• **WHAT THE TASK ASKS**: Copy out exactly the lines spanning the line with "(173, 244) = (200, 285): black" to the line with "(677, 254) = (479, 185): black", inclusive, from the data underneath, with no pictures.

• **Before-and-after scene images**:
.....

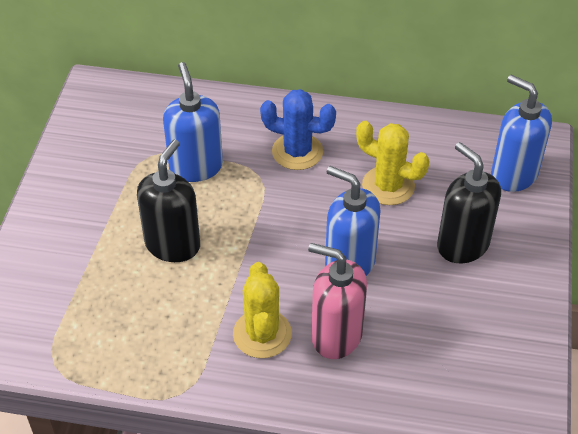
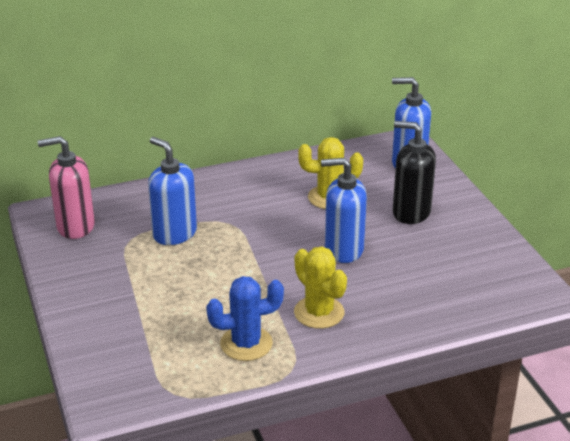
camera: 30 degrees left, 15 degrees down
(173, 244) = (200, 285): black soap dispenser -> none
(297, 152) = (245, 200): blue cactus -> blue cactus (246, 344)
(336, 336) = (373, 293): pink soap dispenser -> pink soap dispenser (75, 226)

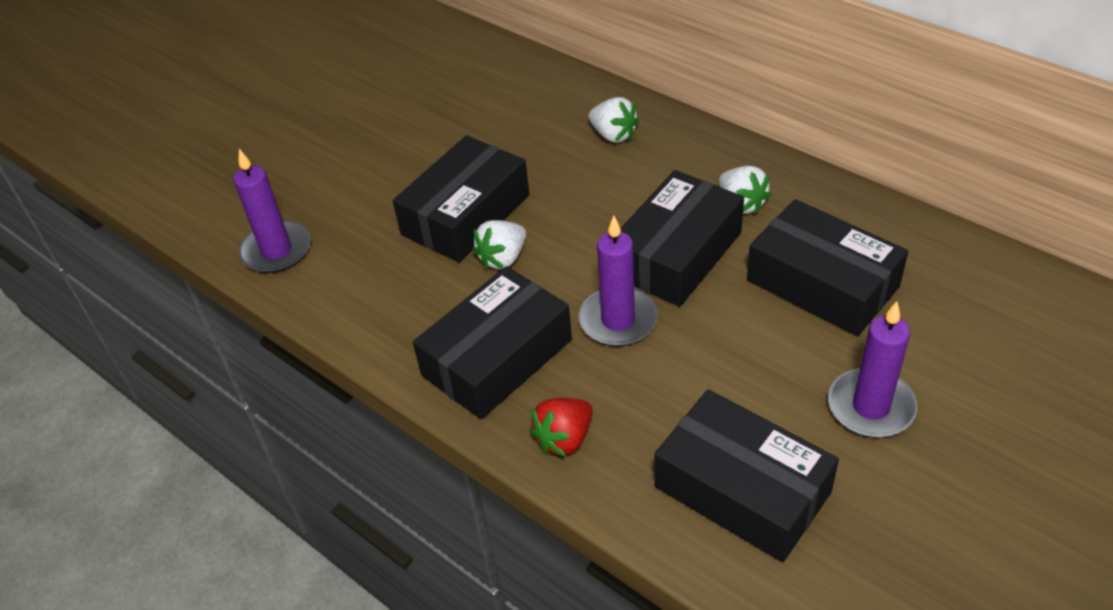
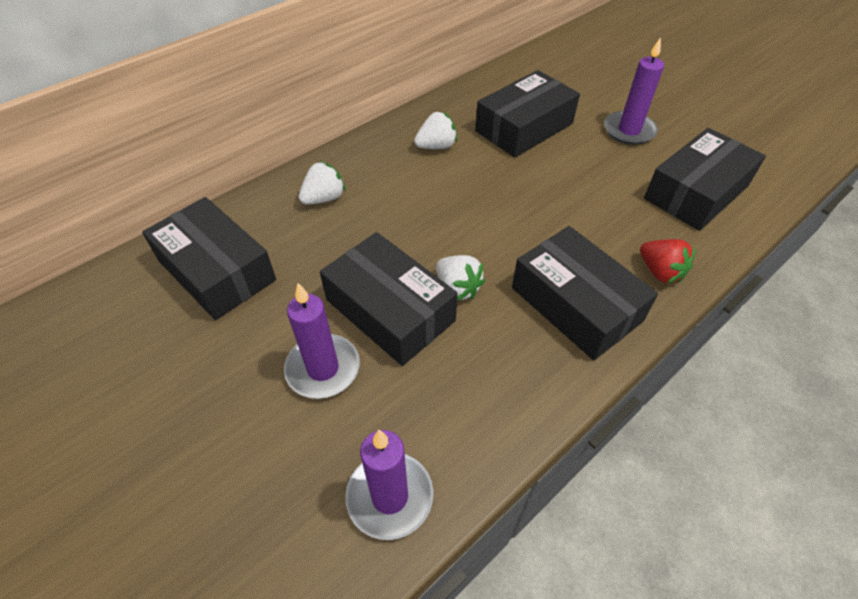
camera: 85 degrees left, 5 degrees up
(618, 320) = (543, 227): purple candle -> purple candle (323, 368)
(677, 254) = (479, 185): black box -> black box (217, 270)

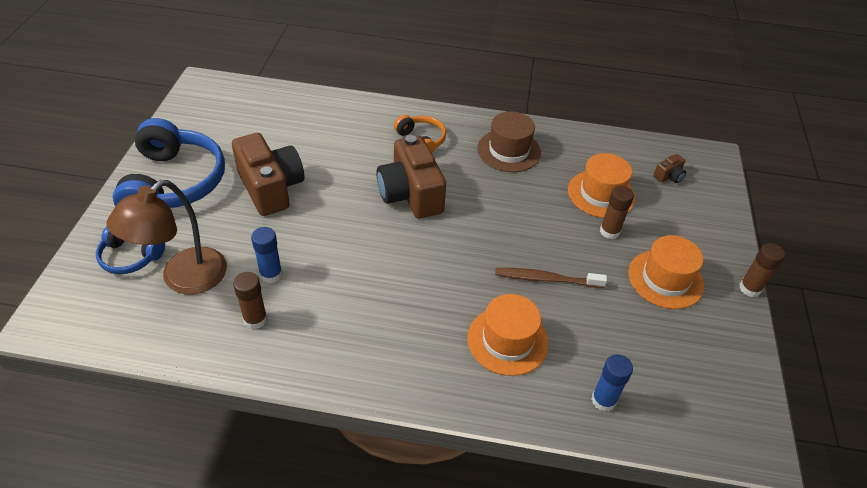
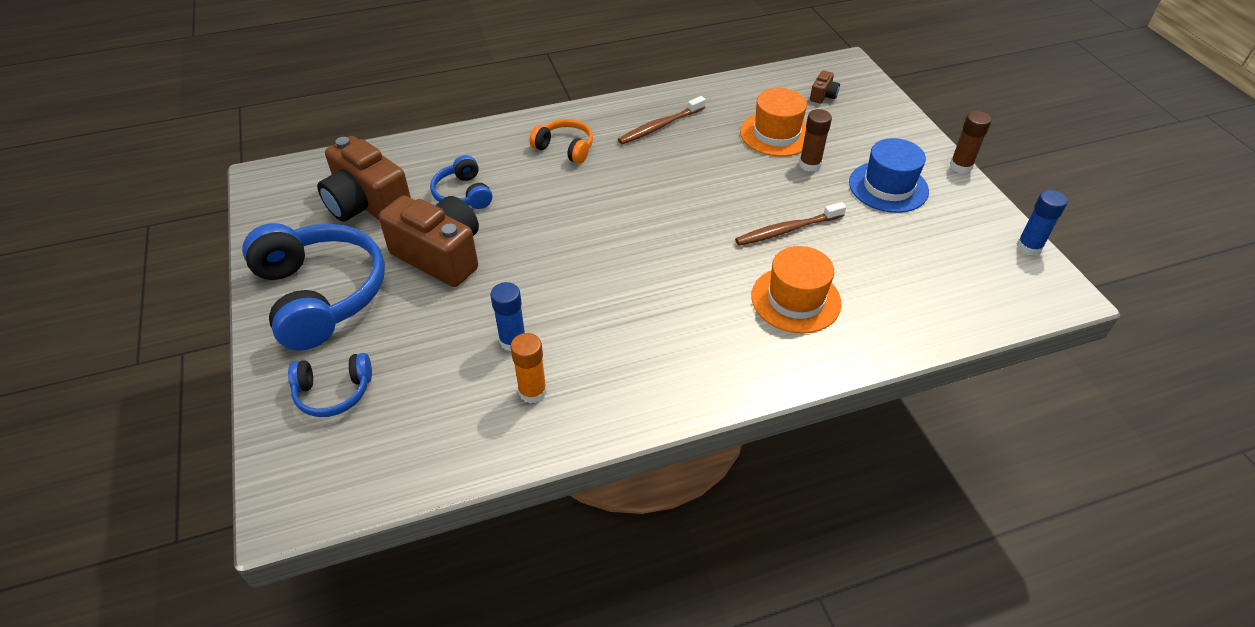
camera: 25 degrees left, 0 degrees up
(183, 279) = (418, 387): brown lamp -> none
(255, 319) = (532, 392): brown glue stick -> orange glue stick
(321, 147) = (463, 194): none -> blue headphones
(410, 194) = (596, 204): brown camera -> brown camera (367, 204)
(509, 151) = (660, 126): brown hat -> brown toothbrush
(603, 400) = (916, 313): blue glue stick -> blue glue stick (1029, 247)
(665, 279) = (888, 187): orange hat -> blue hat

.....

• **ANSWER SECTION**:
(173, 244) = (200, 285): black soap dispenser -> none
(297, 152) = (245, 200): blue cactus -> blue cactus (246, 344)
(336, 336) = (373, 293): pink soap dispenser -> pink soap dispenser (75, 226)

camera: 85 degrees left, 5 degrees up
(618, 320) = (543, 227): purple candle -> purple candle (323, 368)
(677, 254) = (479, 185): black box -> black box (217, 270)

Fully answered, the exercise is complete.